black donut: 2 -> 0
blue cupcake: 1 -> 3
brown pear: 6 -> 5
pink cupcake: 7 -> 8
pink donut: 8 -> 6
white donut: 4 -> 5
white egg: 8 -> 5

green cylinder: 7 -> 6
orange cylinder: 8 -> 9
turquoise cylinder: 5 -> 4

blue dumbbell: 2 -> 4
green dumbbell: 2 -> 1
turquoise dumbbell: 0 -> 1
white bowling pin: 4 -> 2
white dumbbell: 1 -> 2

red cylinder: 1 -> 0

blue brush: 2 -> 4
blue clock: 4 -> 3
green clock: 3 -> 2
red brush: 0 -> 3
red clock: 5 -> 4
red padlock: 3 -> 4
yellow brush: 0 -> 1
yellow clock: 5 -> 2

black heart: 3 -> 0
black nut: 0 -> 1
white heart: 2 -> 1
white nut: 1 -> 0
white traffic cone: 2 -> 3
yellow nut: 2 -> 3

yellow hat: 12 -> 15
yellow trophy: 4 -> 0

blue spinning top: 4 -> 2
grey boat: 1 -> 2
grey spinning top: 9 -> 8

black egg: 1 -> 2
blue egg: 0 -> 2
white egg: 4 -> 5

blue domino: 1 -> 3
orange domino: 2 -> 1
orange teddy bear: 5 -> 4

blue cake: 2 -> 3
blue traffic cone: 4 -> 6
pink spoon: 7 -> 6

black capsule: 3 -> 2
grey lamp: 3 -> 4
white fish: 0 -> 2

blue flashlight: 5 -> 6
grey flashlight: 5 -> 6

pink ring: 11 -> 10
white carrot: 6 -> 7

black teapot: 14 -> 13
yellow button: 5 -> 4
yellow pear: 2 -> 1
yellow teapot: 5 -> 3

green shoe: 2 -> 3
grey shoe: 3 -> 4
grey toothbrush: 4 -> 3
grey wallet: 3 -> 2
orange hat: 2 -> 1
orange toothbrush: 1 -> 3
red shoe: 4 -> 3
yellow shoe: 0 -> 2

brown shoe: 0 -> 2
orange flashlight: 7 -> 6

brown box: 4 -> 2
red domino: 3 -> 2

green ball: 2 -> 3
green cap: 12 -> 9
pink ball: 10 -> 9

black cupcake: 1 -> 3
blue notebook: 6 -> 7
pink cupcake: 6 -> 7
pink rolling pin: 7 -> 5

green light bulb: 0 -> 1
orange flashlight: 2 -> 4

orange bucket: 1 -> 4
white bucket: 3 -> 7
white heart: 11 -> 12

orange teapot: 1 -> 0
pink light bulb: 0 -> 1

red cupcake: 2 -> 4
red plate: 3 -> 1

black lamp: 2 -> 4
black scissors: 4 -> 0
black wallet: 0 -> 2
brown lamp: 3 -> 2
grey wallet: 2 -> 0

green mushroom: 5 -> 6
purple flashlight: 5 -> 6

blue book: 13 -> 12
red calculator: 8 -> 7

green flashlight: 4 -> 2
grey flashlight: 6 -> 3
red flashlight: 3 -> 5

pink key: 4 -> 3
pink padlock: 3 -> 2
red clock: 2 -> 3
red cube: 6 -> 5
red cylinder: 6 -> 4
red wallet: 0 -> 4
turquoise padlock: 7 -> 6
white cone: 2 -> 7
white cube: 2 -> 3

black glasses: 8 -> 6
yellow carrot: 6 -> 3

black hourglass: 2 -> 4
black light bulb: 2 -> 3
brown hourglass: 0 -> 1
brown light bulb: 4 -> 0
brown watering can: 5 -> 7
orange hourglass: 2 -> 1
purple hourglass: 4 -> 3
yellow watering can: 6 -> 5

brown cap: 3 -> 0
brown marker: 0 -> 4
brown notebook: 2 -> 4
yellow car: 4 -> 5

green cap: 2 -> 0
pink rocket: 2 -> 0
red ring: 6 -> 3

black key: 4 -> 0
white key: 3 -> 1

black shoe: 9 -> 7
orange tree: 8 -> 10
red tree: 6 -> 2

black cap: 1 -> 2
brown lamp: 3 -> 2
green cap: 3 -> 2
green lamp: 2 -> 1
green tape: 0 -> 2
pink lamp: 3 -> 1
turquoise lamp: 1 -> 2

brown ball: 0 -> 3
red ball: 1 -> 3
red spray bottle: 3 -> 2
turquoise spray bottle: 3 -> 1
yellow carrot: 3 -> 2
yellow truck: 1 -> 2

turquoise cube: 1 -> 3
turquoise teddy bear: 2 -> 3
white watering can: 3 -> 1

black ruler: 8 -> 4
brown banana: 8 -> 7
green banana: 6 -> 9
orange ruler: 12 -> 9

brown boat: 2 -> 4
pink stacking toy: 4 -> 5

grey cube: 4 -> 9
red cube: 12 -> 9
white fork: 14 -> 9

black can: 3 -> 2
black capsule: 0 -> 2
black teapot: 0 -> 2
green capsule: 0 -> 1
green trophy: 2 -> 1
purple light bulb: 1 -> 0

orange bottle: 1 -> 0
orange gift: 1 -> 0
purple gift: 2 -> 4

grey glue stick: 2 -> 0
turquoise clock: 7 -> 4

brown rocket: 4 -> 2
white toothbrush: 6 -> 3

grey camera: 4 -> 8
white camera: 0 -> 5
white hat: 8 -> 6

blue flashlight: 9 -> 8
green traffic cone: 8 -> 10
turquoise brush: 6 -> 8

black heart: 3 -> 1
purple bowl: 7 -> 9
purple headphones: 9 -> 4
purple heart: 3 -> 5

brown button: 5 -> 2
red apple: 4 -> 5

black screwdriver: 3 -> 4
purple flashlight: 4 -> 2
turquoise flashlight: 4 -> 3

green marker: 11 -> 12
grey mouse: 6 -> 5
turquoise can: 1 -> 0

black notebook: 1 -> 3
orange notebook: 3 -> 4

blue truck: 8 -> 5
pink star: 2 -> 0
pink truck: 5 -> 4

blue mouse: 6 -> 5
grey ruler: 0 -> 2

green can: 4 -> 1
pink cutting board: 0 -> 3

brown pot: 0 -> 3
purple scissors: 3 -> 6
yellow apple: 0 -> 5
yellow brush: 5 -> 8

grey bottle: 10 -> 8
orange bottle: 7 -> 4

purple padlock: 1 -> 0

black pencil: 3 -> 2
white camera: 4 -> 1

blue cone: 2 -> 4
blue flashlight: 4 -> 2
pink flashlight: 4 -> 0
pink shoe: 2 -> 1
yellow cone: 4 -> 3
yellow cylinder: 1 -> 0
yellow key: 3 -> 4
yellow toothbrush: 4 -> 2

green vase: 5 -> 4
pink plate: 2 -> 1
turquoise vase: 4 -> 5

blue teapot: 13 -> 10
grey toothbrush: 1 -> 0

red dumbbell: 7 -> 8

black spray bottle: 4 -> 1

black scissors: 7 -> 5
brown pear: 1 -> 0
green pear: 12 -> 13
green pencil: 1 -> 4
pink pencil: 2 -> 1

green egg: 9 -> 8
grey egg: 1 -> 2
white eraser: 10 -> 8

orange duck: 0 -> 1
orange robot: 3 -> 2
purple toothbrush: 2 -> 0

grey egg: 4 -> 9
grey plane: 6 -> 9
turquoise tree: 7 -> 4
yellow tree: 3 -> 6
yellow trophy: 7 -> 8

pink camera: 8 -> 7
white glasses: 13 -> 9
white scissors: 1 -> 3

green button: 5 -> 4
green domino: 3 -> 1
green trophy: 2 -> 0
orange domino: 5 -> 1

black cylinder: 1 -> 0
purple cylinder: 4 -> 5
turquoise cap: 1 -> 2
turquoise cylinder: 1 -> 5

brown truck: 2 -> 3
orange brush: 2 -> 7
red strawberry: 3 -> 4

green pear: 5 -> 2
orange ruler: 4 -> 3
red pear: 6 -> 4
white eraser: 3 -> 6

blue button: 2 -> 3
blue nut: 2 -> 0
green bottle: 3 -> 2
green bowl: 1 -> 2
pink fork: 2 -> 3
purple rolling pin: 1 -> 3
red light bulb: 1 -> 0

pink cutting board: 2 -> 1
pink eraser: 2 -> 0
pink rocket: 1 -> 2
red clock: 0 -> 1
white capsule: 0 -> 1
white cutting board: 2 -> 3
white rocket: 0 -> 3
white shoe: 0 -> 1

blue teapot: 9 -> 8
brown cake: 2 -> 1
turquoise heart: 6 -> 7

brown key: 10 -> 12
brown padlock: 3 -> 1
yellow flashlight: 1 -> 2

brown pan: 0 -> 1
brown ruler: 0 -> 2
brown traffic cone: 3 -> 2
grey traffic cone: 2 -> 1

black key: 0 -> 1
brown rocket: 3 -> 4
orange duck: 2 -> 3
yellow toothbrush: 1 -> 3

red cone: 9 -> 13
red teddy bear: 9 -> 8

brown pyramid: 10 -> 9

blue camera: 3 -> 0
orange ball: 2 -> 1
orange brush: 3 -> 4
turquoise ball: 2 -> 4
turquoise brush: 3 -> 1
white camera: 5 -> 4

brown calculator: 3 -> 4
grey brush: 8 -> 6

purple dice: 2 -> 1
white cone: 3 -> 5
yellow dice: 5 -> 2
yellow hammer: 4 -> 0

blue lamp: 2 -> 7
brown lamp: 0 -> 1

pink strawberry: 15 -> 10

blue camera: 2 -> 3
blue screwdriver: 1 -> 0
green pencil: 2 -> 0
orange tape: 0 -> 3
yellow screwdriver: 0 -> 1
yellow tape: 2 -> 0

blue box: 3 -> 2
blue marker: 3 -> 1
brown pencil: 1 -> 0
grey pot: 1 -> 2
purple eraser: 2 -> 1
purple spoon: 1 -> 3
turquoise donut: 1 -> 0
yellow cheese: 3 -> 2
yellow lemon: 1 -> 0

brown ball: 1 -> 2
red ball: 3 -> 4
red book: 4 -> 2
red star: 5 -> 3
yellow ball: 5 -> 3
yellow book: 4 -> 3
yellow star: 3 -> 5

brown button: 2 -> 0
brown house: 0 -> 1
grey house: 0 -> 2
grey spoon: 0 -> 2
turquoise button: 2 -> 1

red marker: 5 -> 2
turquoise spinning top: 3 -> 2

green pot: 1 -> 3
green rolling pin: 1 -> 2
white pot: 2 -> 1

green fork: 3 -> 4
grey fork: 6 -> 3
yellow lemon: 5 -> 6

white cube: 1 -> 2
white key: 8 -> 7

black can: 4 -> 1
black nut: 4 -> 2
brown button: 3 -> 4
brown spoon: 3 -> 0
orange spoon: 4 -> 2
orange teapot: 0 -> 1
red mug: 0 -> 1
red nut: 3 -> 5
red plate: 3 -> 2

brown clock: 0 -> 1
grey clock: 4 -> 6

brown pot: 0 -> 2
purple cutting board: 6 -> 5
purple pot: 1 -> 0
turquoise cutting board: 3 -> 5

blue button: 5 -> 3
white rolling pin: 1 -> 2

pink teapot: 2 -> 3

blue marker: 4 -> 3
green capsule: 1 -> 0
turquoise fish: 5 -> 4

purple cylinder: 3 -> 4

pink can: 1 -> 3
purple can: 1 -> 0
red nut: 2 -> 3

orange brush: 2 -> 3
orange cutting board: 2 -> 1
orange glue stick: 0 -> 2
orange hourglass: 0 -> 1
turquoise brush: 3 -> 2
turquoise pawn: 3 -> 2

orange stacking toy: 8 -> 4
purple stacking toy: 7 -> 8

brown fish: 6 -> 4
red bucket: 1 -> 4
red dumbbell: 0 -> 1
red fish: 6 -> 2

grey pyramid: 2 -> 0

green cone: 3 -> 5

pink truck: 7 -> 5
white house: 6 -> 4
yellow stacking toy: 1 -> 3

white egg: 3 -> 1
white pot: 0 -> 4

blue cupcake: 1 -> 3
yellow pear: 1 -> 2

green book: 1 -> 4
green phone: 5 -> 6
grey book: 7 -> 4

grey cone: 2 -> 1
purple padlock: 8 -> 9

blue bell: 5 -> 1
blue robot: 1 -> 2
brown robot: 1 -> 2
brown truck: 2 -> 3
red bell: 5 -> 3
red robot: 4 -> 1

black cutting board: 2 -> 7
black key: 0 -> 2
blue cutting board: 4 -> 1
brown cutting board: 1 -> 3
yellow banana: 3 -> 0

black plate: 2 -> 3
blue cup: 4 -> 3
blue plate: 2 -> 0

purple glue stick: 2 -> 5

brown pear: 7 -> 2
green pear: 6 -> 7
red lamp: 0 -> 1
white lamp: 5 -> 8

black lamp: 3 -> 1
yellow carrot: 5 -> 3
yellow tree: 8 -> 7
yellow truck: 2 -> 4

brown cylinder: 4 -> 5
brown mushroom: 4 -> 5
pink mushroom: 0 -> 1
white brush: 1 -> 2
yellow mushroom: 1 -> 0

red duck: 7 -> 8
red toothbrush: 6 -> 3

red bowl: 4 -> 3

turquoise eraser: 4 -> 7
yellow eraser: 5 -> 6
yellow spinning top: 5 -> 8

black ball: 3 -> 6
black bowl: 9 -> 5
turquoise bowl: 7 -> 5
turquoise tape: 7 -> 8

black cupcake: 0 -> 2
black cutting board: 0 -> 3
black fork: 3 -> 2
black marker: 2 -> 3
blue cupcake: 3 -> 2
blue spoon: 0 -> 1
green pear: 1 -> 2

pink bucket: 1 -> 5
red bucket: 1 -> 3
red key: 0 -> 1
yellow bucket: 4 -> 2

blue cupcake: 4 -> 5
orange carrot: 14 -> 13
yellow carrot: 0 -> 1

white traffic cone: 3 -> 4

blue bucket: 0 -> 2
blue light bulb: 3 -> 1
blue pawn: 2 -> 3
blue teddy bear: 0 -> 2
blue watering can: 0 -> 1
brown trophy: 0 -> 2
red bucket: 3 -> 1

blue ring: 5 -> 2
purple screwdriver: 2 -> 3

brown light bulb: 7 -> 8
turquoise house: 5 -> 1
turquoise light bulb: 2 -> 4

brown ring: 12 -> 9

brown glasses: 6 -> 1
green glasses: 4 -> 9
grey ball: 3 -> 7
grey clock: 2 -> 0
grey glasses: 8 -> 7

====

Task goal: The lines above from the one containing "brown hourglass: 0 -> 1" through the one containing "yellow toothbrush: 4 -> 2" are to be set down exactly, and no others.

Solved problem:
brown hourglass: 0 -> 1
brown light bulb: 4 -> 0
brown watering can: 5 -> 7
orange hourglass: 2 -> 1
purple hourglass: 4 -> 3
yellow watering can: 6 -> 5

brown cap: 3 -> 0
brown marker: 0 -> 4
brown notebook: 2 -> 4
yellow car: 4 -> 5

green cap: 2 -> 0
pink rocket: 2 -> 0
red ring: 6 -> 3

black key: 4 -> 0
white key: 3 -> 1

black shoe: 9 -> 7
orange tree: 8 -> 10
red tree: 6 -> 2

black cap: 1 -> 2
brown lamp: 3 -> 2
green cap: 3 -> 2
green lamp: 2 -> 1
green tape: 0 -> 2
pink lamp: 3 -> 1
turquoise lamp: 1 -> 2

brown ball: 0 -> 3
red ball: 1 -> 3
red spray bottle: 3 -> 2
turquoise spray bottle: 3 -> 1
yellow carrot: 3 -> 2
yellow truck: 1 -> 2

turquoise cube: 1 -> 3
turquoise teddy bear: 2 -> 3
white watering can: 3 -> 1

black ruler: 8 -> 4
brown banana: 8 -> 7
green banana: 6 -> 9
orange ruler: 12 -> 9

brown boat: 2 -> 4
pink stacking toy: 4 -> 5

grey cube: 4 -> 9
red cube: 12 -> 9
white fork: 14 -> 9

black can: 3 -> 2
black capsule: 0 -> 2
black teapot: 0 -> 2
green capsule: 0 -> 1
green trophy: 2 -> 1
purple light bulb: 1 -> 0

orange bottle: 1 -> 0
orange gift: 1 -> 0
purple gift: 2 -> 4

grey glue stick: 2 -> 0
turquoise clock: 7 -> 4

brown rocket: 4 -> 2
white toothbrush: 6 -> 3

grey camera: 4 -> 8
white camera: 0 -> 5
white hat: 8 -> 6

blue flashlight: 9 -> 8
green traffic cone: 8 -> 10
turquoise brush: 6 -> 8

black heart: 3 -> 1
purple bowl: 7 -> 9
purple headphones: 9 -> 4
purple heart: 3 -> 5

brown button: 5 -> 2
red apple: 4 -> 5

black screwdriver: 3 -> 4
purple flashlight: 4 -> 2
turquoise flashlight: 4 -> 3

green marker: 11 -> 12
grey mouse: 6 -> 5
turquoise can: 1 -> 0

black notebook: 1 -> 3
orange notebook: 3 -> 4

blue truck: 8 -> 5
pink star: 2 -> 0
pink truck: 5 -> 4

blue mouse: 6 -> 5
grey ruler: 0 -> 2

green can: 4 -> 1
pink cutting board: 0 -> 3

brown pot: 0 -> 3
purple scissors: 3 -> 6
yellow apple: 0 -> 5
yellow brush: 5 -> 8

grey bottle: 10 -> 8
orange bottle: 7 -> 4

purple padlock: 1 -> 0

black pencil: 3 -> 2
white camera: 4 -> 1

blue cone: 2 -> 4
blue flashlight: 4 -> 2
pink flashlight: 4 -> 0
pink shoe: 2 -> 1
yellow cone: 4 -> 3
yellow cylinder: 1 -> 0
yellow key: 3 -> 4
yellow toothbrush: 4 -> 2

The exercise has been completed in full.